== INPUT FOR THIS TASK ==

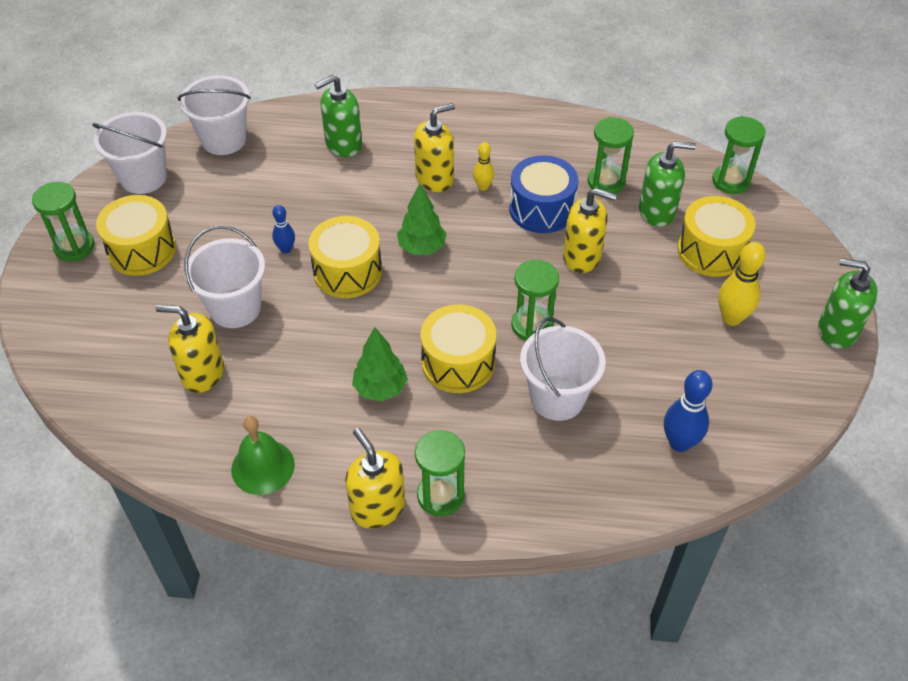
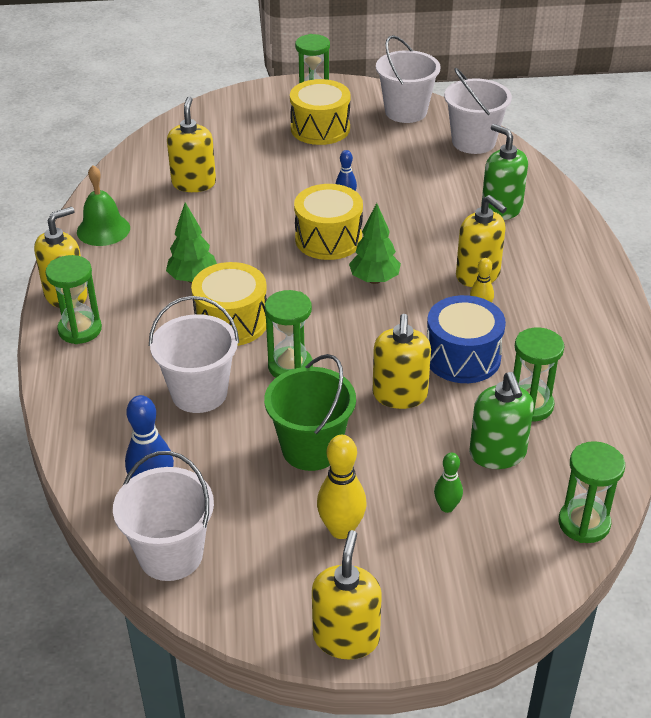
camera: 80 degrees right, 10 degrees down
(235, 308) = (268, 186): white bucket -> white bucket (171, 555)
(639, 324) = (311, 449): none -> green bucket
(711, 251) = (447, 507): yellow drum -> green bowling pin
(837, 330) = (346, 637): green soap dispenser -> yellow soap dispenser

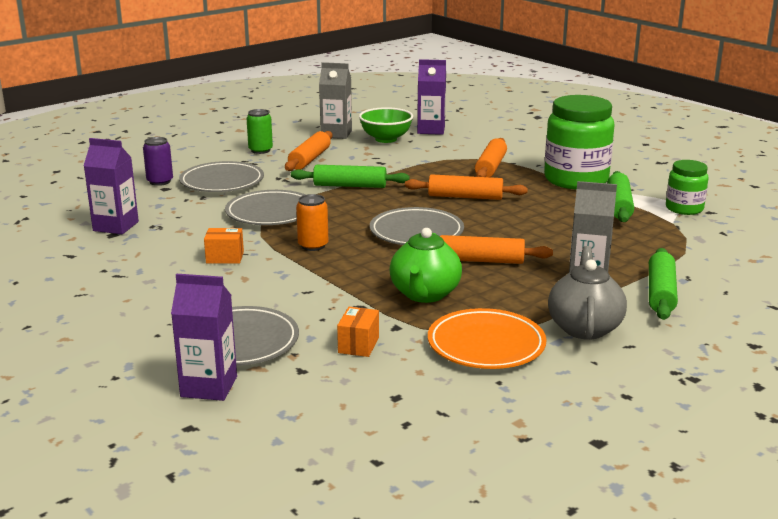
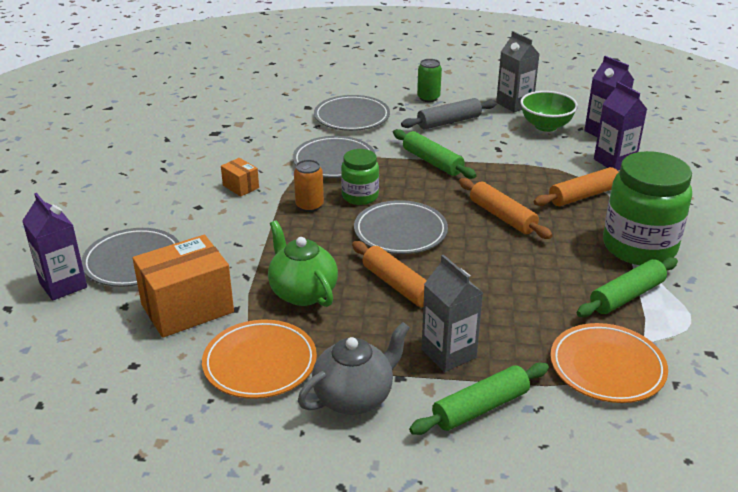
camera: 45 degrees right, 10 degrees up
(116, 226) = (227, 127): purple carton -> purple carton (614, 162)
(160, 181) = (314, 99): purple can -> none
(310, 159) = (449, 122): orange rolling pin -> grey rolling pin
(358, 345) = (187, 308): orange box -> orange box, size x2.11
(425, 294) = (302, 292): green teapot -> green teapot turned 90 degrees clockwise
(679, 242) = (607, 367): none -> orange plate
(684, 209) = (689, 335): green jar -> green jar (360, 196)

===
== INPUT FOR THIS TASK ==

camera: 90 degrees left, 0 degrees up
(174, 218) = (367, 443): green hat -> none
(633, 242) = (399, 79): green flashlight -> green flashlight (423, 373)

===

> _EXERCISE AIM_: Each line in the entries above, starting at the line with "(358, 345) = (187, 308): orange" and ending at the line with "(684, 209) = (689, 335): green", is to be printed exactly, and only those lines.

> _WORKED SOLUTION_:
(358, 345) = (187, 308): orange box -> orange box, size x2.11
(425, 294) = (302, 292): green teapot -> green teapot turned 90 degrees clockwise
(679, 242) = (607, 367): none -> orange plate
(684, 209) = (689, 335): green jar -> green jar (360, 196)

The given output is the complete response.